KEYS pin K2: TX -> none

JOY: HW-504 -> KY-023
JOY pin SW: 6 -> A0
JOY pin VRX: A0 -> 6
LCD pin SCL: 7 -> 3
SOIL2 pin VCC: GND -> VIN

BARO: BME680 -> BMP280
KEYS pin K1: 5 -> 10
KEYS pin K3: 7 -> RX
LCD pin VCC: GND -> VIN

* * *

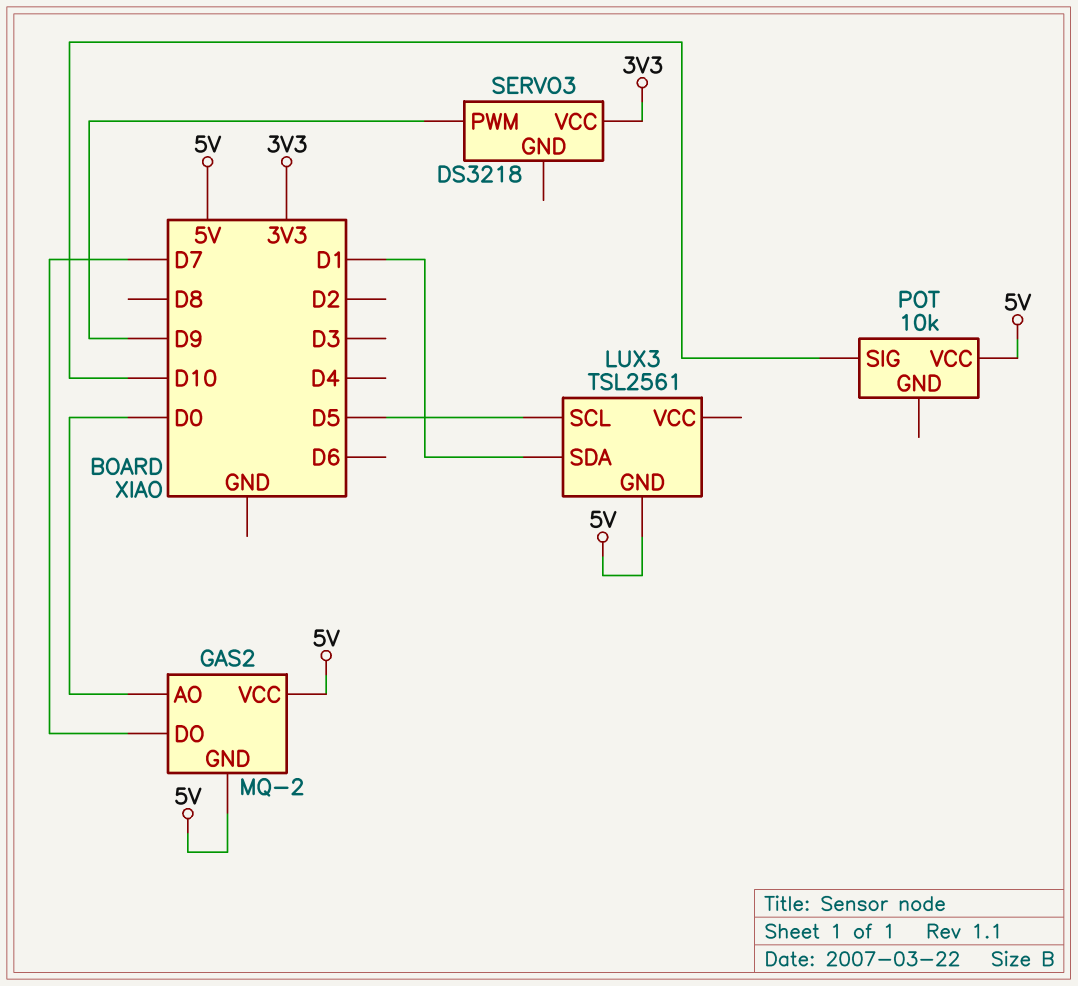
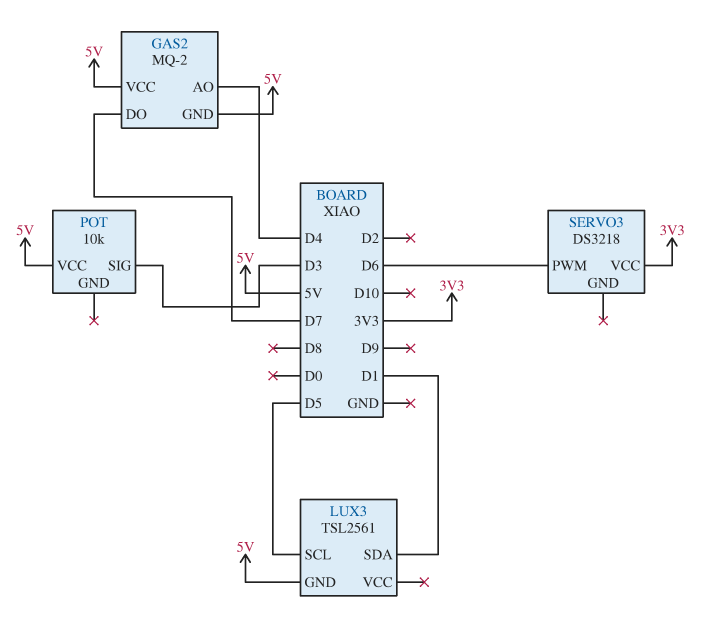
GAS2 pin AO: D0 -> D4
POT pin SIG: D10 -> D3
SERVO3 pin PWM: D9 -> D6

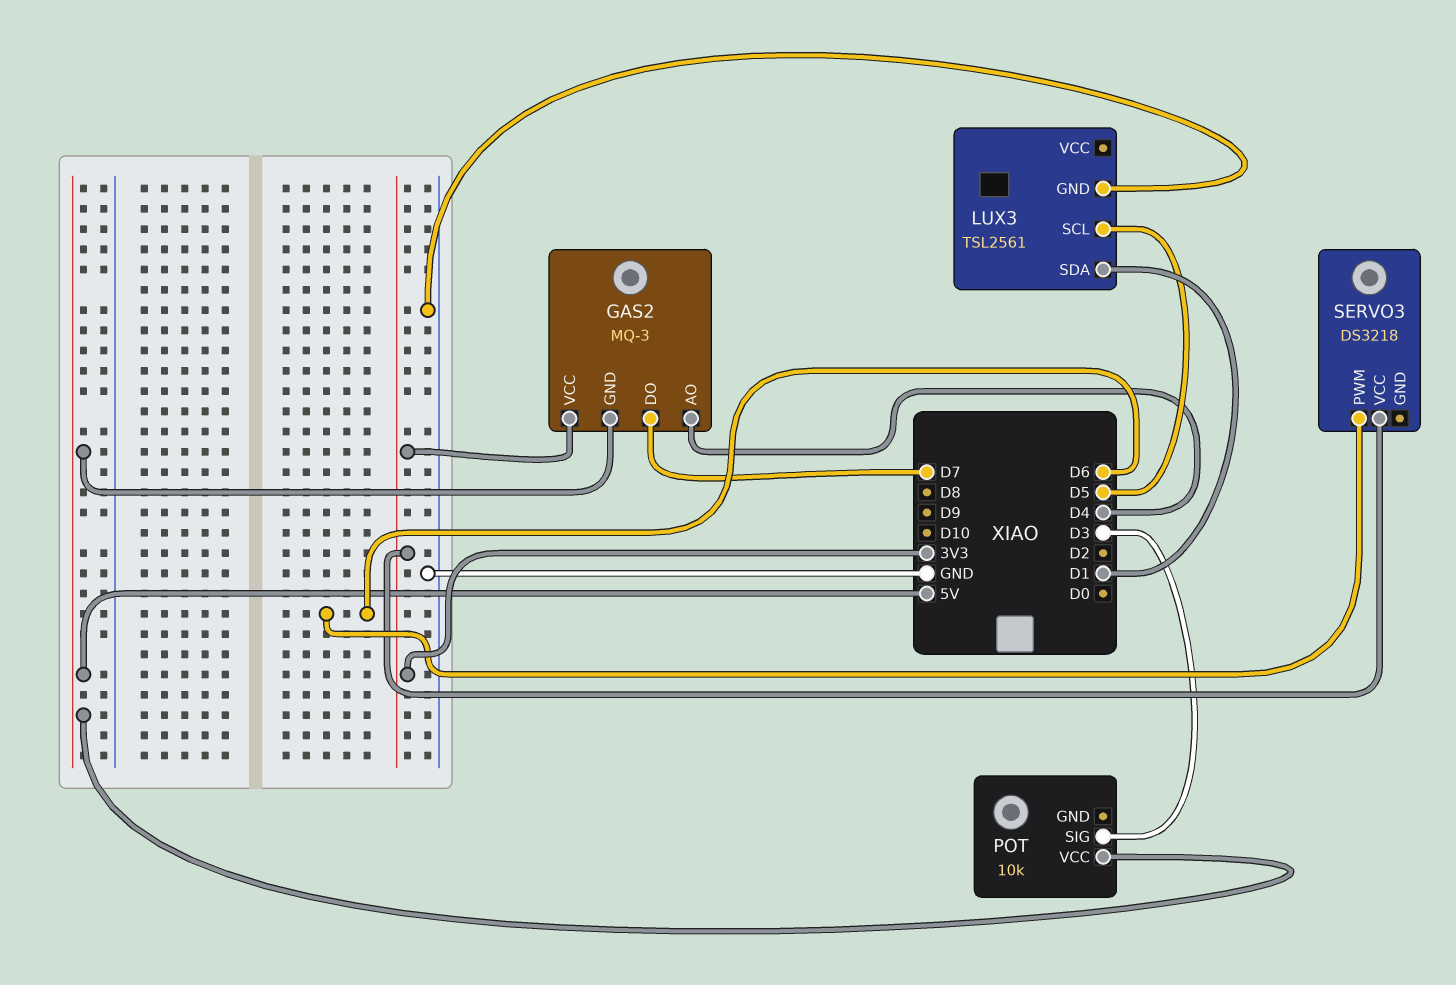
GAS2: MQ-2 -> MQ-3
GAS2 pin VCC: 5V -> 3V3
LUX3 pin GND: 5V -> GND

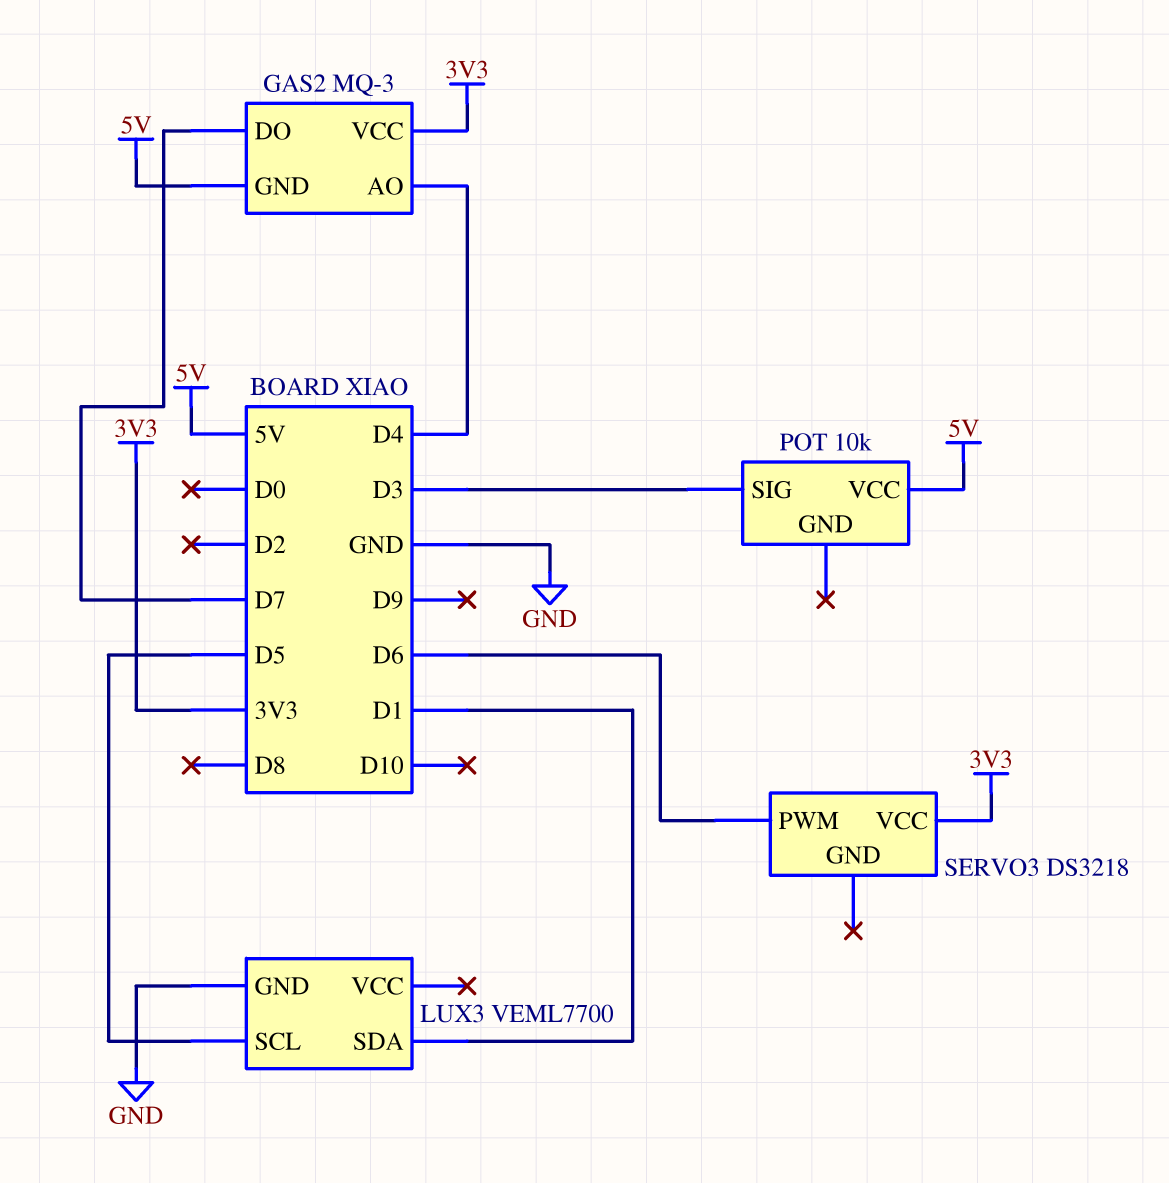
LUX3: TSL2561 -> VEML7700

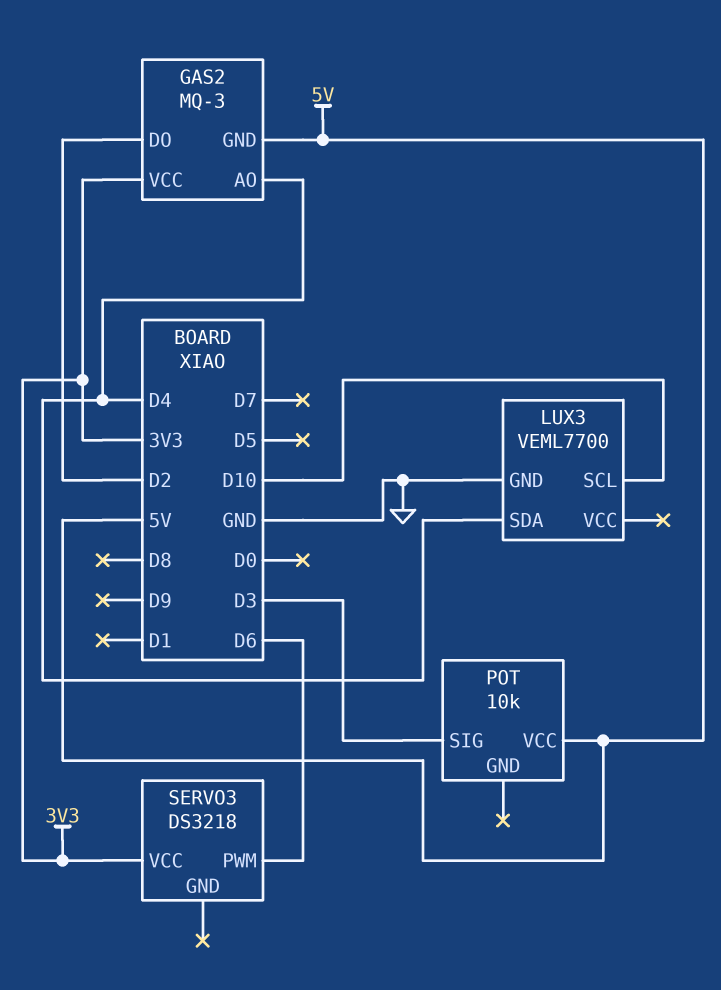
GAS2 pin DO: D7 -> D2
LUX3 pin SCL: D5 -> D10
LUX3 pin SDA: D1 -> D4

◆ **PROBLEM**: Give again exactly, and only, the lines above starting at the one with "KEYS pin K2: TX -> none" and ending at the one with "LCD pin VCC: GND -> VIN".

◆ **TASK RESPONSE**:
KEYS pin K2: TX -> none

JOY: HW-504 -> KY-023
JOY pin SW: 6 -> A0
JOY pin VRX: A0 -> 6
LCD pin SCL: 7 -> 3
SOIL2 pin VCC: GND -> VIN

BARO: BME680 -> BMP280
KEYS pin K1: 5 -> 10
KEYS pin K3: 7 -> RX
LCD pin VCC: GND -> VIN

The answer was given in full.